Task objective: Repeat the listing word for word. No pictures belong in the copy.

Given information:
________________________________________

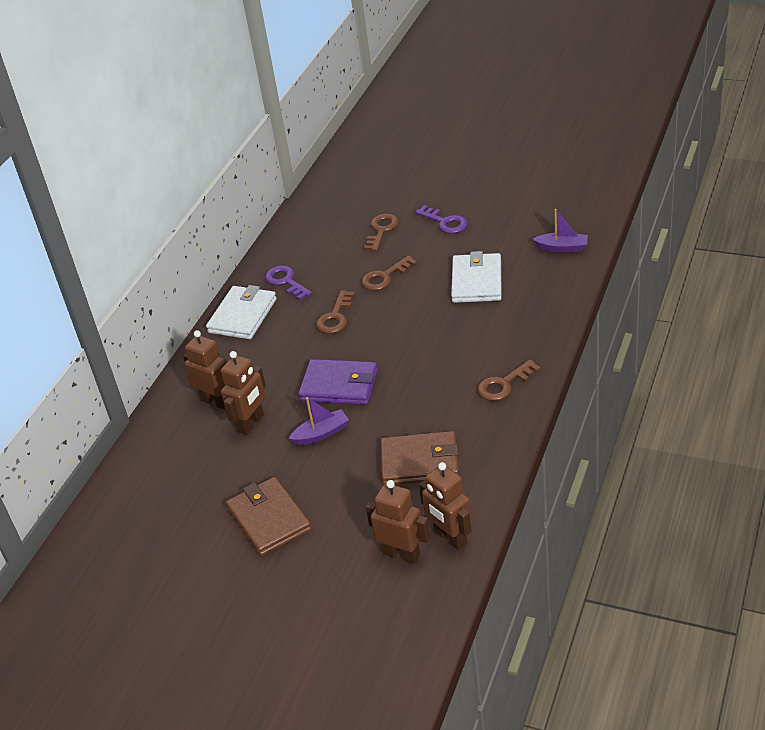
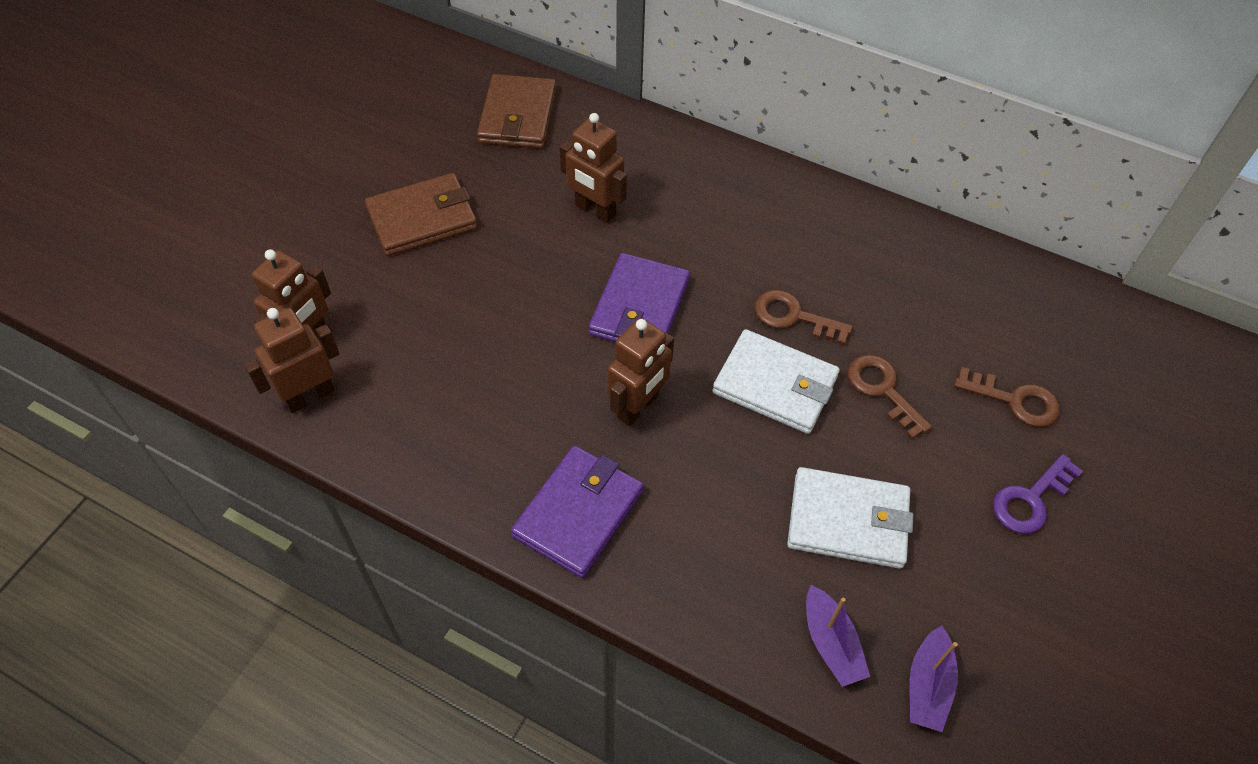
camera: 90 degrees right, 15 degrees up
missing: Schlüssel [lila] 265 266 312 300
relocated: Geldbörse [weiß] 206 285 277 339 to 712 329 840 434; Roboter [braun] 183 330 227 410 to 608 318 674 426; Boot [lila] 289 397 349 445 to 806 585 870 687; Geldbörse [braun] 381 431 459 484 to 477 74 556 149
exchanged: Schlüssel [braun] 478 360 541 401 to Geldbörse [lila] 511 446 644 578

________________________________________

Output for this task:
camera: 90 degrees right, 15 degrees up
missing: Schlüssel [lila] 265 266 312 300
relocated: Geldbörse [weiß] 206 285 277 339 to 712 329 840 434; Roboter [braun] 183 330 227 410 to 608 318 674 426; Boot [lila] 289 397 349 445 to 806 585 870 687; Geldbörse [braun] 381 431 459 484 to 477 74 556 149
exchanged: Schlüssel [braun] 478 360 541 401 to Geldbörse [lila] 511 446 644 578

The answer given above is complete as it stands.